» Data below
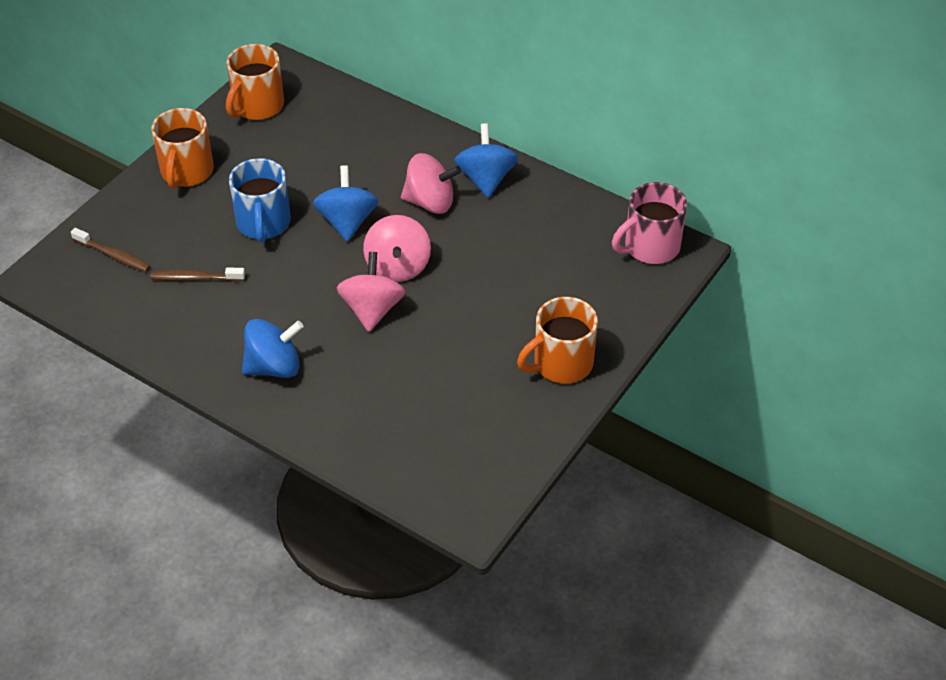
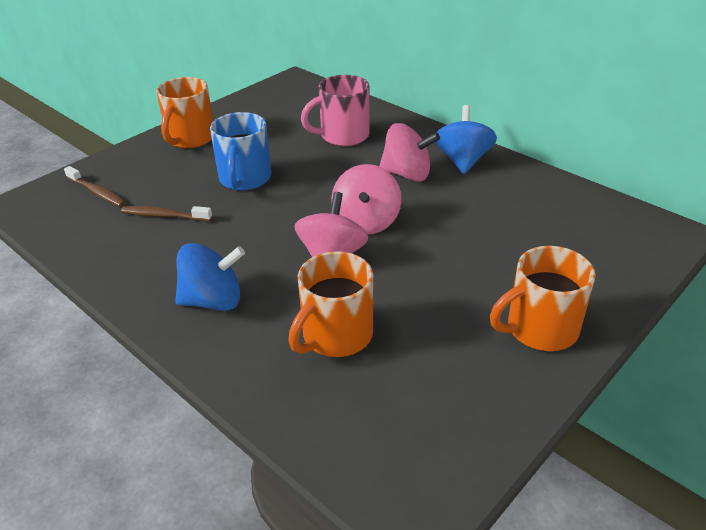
camera: 10 degrees right, 10 degrees down
(257, 106) = (267, 101): orange mug -> orange mug (335, 336)
(347, 222) = (324, 183): blue spinning top -> none
(650, 247) = (634, 226): pink mug -> pink mug (343, 136)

» Aim of the exercise
Pictures aside, reproduce all of the data exactly.

» Response
camera: 10 degrees right, 10 degrees down
(257, 106) = (267, 101): orange mug -> orange mug (335, 336)
(347, 222) = (324, 183): blue spinning top -> none
(650, 247) = (634, 226): pink mug -> pink mug (343, 136)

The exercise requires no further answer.